* _EXERCISE DESCRIPTION_: Gather all lines with "blue" from the records.

SOURCE INFORMATION Block Start

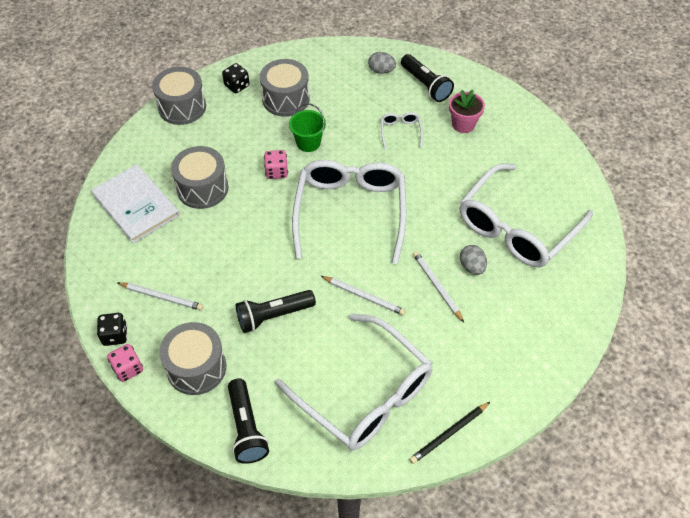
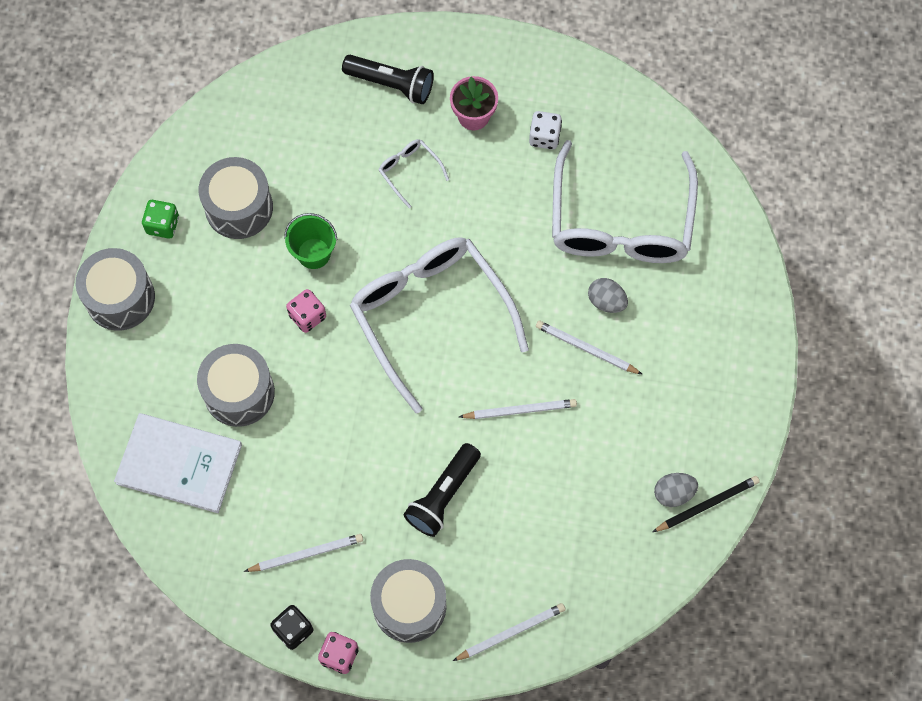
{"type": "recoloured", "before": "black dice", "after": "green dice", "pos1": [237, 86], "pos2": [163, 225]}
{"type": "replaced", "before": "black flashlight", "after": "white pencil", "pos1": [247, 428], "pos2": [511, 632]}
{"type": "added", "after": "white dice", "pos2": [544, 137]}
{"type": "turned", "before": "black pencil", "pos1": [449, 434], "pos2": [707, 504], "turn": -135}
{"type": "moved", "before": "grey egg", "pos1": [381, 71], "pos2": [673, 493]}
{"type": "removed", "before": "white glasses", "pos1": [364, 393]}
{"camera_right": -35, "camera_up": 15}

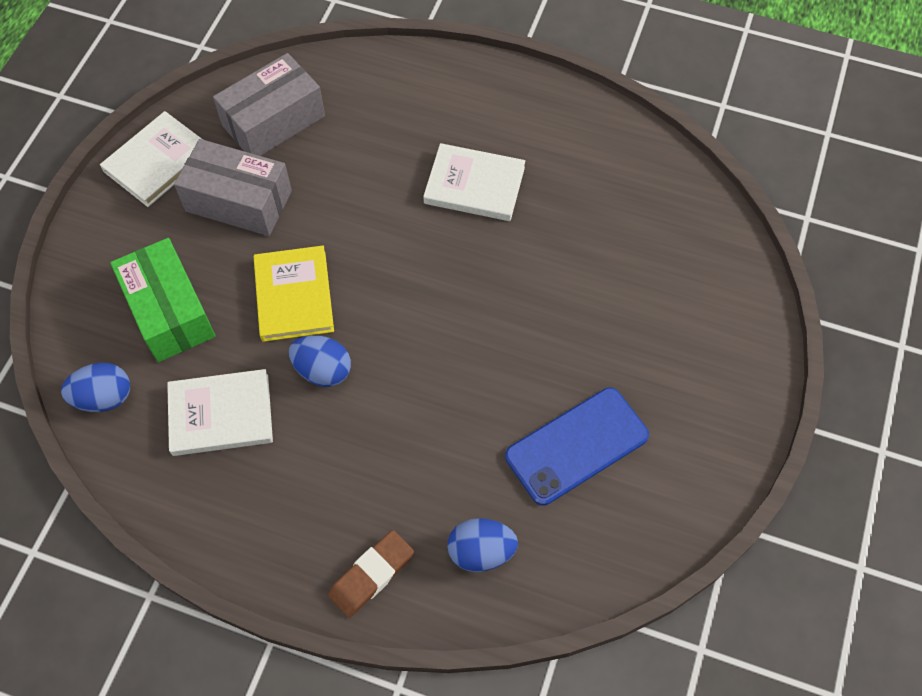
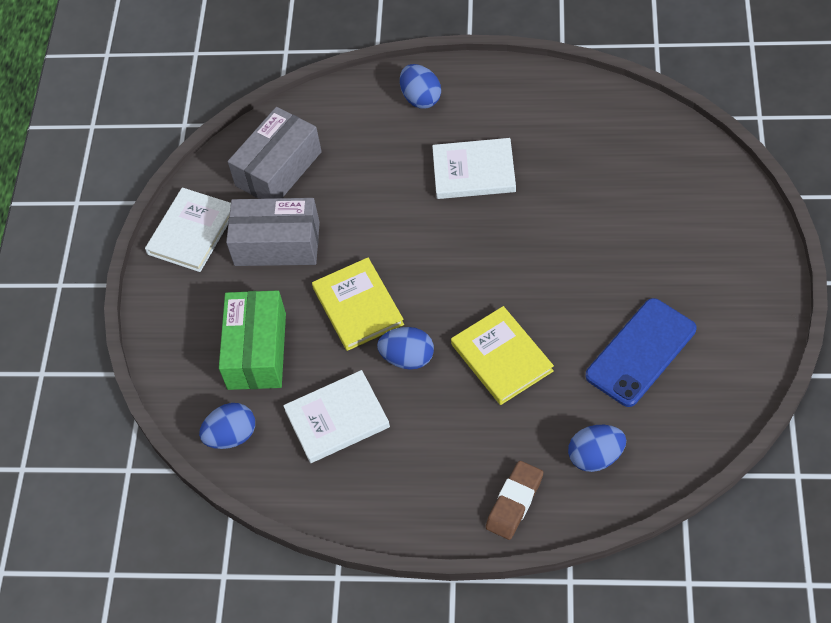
{"type": "turned", "before": "green box", "pos1": [170, 311], "pos2": [257, 351], "turn": 45}
{"type": "added", "after": "blue egg", "pos2": [421, 98]}
{"type": "added", "after": "yellow book", "pos2": [502, 357]}
{"camera_right": -10, "camera_up": -5}

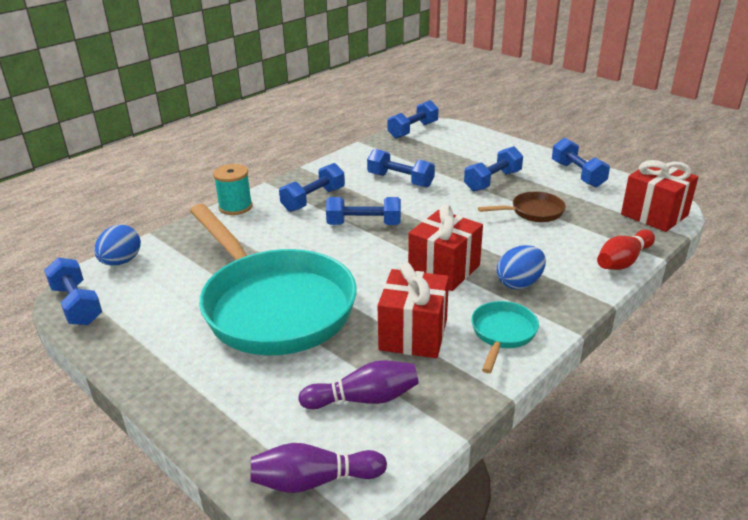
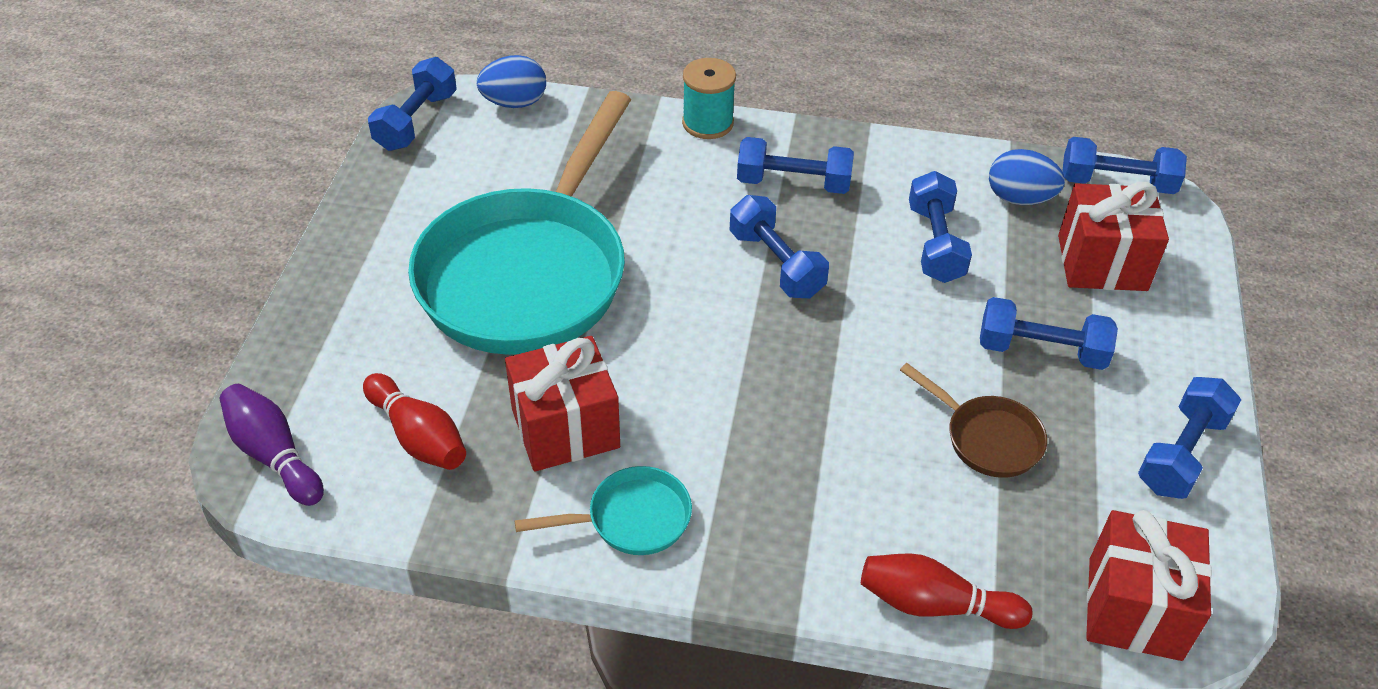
{"type": "recoloured", "before": "purple bowling pin", "after": "red bowling pin", "pos1": [364, 399], "pos2": [418, 436]}
{"type": "moved", "before": "blue egg", "pos1": [519, 283], "pos2": [1019, 198]}
{"type": "moved", "before": "red gift", "pos1": [444, 270], "pos2": [1102, 263]}
{"camera_right": 55, "camera_up": 15}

SOURCE INFORMATION Block End

* _TASK RESPONSE_:
{"type": "added", "after": "blue egg", "pos2": [421, 98]}
{"type": "moved", "before": "blue egg", "pos1": [519, 283], "pos2": [1019, 198]}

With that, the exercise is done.